> **EXERCISE**: Once the line containing "R3: 47k (GND, N17) -> 47k (GND, N9)" is found in the records below, return it and each following line exactly, up to and including the line containing "R4: 47k (GND, VB) -> 47k (+5V, VB)", and nothing else.

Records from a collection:
===============

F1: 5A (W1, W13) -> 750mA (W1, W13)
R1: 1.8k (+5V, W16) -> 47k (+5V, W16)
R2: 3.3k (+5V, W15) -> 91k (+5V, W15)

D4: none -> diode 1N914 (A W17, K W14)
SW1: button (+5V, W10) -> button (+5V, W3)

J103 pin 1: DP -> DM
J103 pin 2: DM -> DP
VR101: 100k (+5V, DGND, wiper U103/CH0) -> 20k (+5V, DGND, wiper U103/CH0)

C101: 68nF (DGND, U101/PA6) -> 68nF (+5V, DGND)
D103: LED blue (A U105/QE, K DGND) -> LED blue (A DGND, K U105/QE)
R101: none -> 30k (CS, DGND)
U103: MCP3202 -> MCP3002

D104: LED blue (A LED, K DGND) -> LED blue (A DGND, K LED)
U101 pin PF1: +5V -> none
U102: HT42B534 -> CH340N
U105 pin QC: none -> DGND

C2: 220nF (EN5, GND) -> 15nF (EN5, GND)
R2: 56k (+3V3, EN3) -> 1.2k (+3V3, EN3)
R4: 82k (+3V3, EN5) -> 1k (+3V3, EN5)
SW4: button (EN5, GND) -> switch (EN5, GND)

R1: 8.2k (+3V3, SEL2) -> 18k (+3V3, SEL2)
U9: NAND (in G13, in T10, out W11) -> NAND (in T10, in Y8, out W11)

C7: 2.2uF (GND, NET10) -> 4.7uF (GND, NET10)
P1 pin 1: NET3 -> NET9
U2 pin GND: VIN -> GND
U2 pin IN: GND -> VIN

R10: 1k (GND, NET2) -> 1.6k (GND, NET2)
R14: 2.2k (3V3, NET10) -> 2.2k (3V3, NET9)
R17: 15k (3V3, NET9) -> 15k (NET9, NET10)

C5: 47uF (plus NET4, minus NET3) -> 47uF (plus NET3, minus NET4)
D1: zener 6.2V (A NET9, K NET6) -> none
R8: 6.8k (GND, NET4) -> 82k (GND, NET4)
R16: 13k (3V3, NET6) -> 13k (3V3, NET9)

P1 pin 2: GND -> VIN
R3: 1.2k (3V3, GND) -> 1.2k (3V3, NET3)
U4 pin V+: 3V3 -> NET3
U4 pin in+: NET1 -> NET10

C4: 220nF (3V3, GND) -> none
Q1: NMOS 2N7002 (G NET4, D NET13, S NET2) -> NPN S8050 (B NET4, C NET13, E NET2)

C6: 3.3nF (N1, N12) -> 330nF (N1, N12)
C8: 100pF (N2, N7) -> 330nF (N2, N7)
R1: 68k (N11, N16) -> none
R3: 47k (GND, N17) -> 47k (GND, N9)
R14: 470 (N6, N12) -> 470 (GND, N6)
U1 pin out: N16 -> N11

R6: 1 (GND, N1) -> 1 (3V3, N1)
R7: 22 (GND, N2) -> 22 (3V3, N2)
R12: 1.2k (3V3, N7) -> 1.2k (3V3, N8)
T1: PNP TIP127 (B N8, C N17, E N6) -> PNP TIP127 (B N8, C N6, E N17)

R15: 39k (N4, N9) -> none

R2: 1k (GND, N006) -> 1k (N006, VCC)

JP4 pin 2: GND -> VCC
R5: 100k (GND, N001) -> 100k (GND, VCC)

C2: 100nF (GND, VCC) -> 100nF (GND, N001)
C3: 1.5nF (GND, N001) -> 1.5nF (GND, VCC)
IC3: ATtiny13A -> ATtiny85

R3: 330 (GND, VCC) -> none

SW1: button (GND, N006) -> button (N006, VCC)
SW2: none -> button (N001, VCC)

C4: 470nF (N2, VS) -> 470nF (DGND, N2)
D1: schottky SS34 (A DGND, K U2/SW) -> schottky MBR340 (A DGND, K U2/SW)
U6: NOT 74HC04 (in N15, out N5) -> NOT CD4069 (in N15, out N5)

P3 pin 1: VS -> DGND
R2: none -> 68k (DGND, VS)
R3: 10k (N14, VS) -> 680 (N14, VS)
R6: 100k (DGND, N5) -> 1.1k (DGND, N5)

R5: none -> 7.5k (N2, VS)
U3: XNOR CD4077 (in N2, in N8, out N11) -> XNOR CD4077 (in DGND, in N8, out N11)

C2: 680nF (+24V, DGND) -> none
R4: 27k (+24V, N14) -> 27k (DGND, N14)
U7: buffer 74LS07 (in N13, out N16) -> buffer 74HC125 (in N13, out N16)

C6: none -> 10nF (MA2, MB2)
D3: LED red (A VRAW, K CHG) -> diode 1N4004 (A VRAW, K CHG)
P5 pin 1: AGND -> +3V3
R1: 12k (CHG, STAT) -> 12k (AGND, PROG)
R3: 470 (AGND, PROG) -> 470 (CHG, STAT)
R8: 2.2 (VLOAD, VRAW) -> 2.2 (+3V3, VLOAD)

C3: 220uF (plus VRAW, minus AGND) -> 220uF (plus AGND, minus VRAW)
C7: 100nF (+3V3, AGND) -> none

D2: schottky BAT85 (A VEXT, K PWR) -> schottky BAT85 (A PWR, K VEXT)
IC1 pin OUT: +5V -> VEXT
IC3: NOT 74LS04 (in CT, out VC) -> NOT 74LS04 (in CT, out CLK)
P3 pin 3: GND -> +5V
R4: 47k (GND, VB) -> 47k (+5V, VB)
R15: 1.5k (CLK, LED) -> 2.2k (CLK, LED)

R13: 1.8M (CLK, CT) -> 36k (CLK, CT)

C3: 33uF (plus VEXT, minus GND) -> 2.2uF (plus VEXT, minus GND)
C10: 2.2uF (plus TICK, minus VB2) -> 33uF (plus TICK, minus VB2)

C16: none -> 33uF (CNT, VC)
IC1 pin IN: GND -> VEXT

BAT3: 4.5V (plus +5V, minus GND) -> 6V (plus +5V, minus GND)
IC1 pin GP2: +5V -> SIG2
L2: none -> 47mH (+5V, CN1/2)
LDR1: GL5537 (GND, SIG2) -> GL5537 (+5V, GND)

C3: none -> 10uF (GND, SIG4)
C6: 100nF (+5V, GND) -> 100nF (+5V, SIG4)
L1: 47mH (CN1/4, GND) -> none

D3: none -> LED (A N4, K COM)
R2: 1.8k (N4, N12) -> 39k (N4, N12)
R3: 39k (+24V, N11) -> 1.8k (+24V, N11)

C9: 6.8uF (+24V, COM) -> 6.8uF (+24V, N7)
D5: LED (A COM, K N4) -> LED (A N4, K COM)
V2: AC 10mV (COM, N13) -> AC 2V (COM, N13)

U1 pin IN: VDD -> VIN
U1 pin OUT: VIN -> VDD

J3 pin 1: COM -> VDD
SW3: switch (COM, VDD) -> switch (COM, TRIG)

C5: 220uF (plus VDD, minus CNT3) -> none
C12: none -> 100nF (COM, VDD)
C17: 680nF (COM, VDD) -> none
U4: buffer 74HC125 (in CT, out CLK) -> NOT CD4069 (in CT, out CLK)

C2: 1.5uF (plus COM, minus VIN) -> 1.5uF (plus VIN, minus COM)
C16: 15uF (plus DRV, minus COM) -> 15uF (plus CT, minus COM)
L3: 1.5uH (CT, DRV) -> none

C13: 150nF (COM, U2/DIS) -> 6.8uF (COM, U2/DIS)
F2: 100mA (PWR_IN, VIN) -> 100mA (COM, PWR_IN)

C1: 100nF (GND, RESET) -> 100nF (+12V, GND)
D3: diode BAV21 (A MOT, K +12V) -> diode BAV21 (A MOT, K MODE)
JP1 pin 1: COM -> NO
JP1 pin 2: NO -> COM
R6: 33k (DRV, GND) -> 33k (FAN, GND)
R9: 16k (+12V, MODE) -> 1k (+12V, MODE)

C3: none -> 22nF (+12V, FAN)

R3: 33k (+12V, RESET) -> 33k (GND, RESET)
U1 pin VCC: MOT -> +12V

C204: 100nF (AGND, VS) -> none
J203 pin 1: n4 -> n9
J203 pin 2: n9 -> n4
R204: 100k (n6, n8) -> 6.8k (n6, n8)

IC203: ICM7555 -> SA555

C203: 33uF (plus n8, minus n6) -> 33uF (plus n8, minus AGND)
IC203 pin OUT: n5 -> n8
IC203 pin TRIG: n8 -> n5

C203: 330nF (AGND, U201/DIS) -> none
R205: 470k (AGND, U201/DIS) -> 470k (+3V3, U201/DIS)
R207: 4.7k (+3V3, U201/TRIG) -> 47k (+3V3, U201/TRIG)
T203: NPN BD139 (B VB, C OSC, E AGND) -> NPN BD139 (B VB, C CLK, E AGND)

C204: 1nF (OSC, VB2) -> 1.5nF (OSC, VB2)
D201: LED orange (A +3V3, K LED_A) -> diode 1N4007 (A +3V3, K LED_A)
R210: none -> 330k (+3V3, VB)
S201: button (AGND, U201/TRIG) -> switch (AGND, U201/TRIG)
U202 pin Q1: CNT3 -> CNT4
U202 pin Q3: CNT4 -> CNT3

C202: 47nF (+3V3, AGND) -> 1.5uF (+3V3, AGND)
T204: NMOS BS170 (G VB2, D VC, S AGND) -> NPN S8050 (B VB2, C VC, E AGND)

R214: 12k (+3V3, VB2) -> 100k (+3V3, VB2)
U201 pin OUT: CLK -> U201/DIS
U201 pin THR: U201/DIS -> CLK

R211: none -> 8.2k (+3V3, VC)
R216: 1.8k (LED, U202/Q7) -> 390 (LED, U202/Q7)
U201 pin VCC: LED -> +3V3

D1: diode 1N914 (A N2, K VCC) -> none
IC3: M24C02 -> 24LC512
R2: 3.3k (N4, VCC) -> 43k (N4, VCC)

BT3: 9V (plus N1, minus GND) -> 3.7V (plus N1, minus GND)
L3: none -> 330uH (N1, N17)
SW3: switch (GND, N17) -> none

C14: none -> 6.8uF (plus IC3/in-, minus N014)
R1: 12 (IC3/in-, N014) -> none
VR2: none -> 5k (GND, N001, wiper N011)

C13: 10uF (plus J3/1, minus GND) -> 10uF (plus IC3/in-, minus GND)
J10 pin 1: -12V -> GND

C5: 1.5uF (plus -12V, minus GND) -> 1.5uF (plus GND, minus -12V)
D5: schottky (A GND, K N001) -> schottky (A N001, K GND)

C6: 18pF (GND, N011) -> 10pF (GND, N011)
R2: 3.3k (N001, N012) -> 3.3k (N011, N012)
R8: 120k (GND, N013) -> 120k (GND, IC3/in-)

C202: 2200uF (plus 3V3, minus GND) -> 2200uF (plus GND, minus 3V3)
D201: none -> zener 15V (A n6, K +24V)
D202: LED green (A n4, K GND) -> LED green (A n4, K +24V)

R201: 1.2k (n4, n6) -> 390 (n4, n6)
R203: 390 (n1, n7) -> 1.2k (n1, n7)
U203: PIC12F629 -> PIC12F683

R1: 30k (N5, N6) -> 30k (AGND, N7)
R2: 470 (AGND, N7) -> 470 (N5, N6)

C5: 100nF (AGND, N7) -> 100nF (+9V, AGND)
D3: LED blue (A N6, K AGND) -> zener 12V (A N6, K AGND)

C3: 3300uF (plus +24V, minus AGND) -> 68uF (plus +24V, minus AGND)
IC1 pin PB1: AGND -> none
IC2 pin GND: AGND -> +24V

===============

> **OUTPUT FOR THIS TASK**:
R3: 47k (GND, N17) -> 47k (GND, N9)
R14: 470 (N6, N12) -> 470 (GND, N6)
U1 pin out: N16 -> N11

R6: 1 (GND, N1) -> 1 (3V3, N1)
R7: 22 (GND, N2) -> 22 (3V3, N2)
R12: 1.2k (3V3, N7) -> 1.2k (3V3, N8)
T1: PNP TIP127 (B N8, C N17, E N6) -> PNP TIP127 (B N8, C N6, E N17)

R15: 39k (N4, N9) -> none

R2: 1k (GND, N006) -> 1k (N006, VCC)

JP4 pin 2: GND -> VCC
R5: 100k (GND, N001) -> 100k (GND, VCC)

C2: 100nF (GND, VCC) -> 100nF (GND, N001)
C3: 1.5nF (GND, N001) -> 1.5nF (GND, VCC)
IC3: ATtiny13A -> ATtiny85

R3: 330 (GND, VCC) -> none

SW1: button (GND, N006) -> button (N006, VCC)
SW2: none -> button (N001, VCC)

C4: 470nF (N2, VS) -> 470nF (DGND, N2)
D1: schottky SS34 (A DGND, K U2/SW) -> schottky MBR340 (A DGND, K U2/SW)
U6: NOT 74HC04 (in N15, out N5) -> NOT CD4069 (in N15, out N5)

P3 pin 1: VS -> DGND
R2: none -> 68k (DGND, VS)
R3: 10k (N14, VS) -> 680 (N14, VS)
R6: 100k (DGND, N5) -> 1.1k (DGND, N5)

R5: none -> 7.5k (N2, VS)
U3: XNOR CD4077 (in N2, in N8, out N11) -> XNOR CD4077 (in DGND, in N8, out N11)

C2: 680nF (+24V, DGND) -> none
R4: 27k (+24V, N14) -> 27k (DGND, N14)
U7: buffer 74LS07 (in N13, out N16) -> buffer 74HC125 (in N13, out N16)

C6: none -> 10nF (MA2, MB2)
D3: LED red (A VRAW, K CHG) -> diode 1N4004 (A VRAW, K CHG)
P5 pin 1: AGND -> +3V3
R1: 12k (CHG, STAT) -> 12k (AGND, PROG)
R3: 470 (AGND, PROG) -> 470 (CHG, STAT)
R8: 2.2 (VLOAD, VRAW) -> 2.2 (+3V3, VLOAD)

C3: 220uF (plus VRAW, minus AGND) -> 220uF (plus AGND, minus VRAW)
C7: 100nF (+3V3, AGND) -> none

D2: schottky BAT85 (A VEXT, K PWR) -> schottky BAT85 (A PWR, K VEXT)
IC1 pin OUT: +5V -> VEXT
IC3: NOT 74LS04 (in CT, out VC) -> NOT 74LS04 (in CT, out CLK)
P3 pin 3: GND -> +5V
R4: 47k (GND, VB) -> 47k (+5V, VB)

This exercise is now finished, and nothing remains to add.